**Work task**. Output the entries as they appear, skipping images.

Object change descriptions
________________
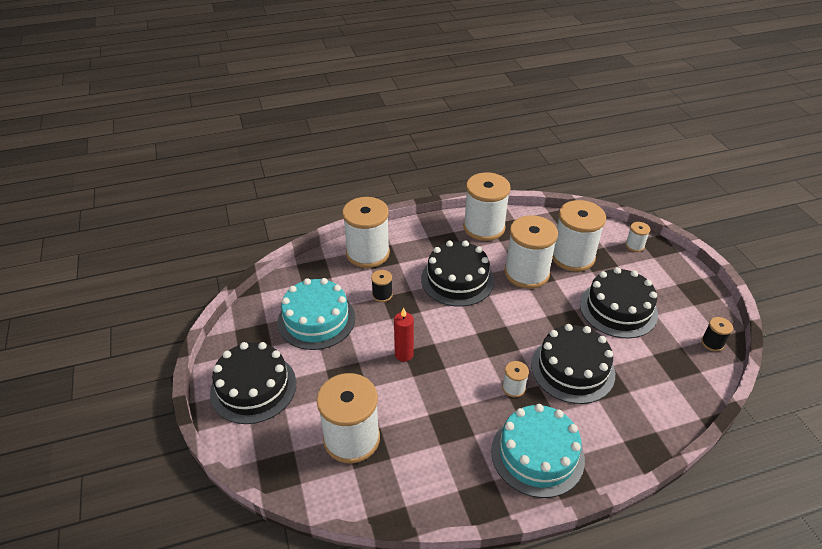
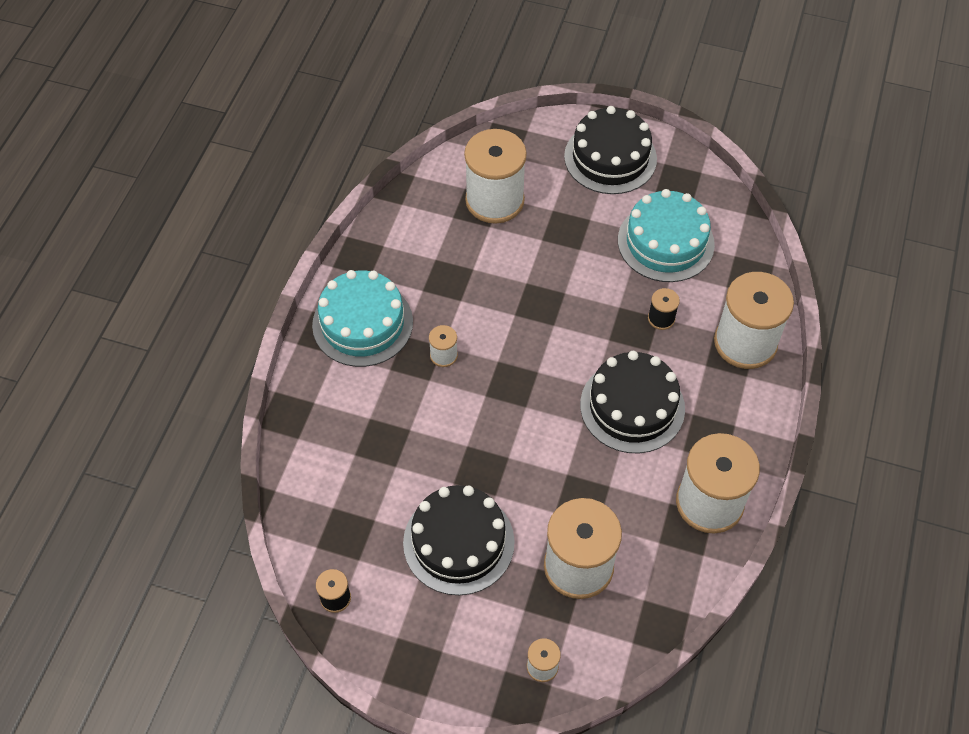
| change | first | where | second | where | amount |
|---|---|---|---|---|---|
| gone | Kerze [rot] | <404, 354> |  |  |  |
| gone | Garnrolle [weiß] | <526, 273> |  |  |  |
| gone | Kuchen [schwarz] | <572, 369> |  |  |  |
________________
**Result for this task**.
| change | first | where | second | where | amount |
|---|---|---|---|---|---|
| gone | Kerze [rot] | <404, 354> |  |  |  |
| gone | Garnrolle [weiß] | <526, 273> |  |  |  |
| gone | Kuchen [schwarz] | <572, 369> |  |  |  |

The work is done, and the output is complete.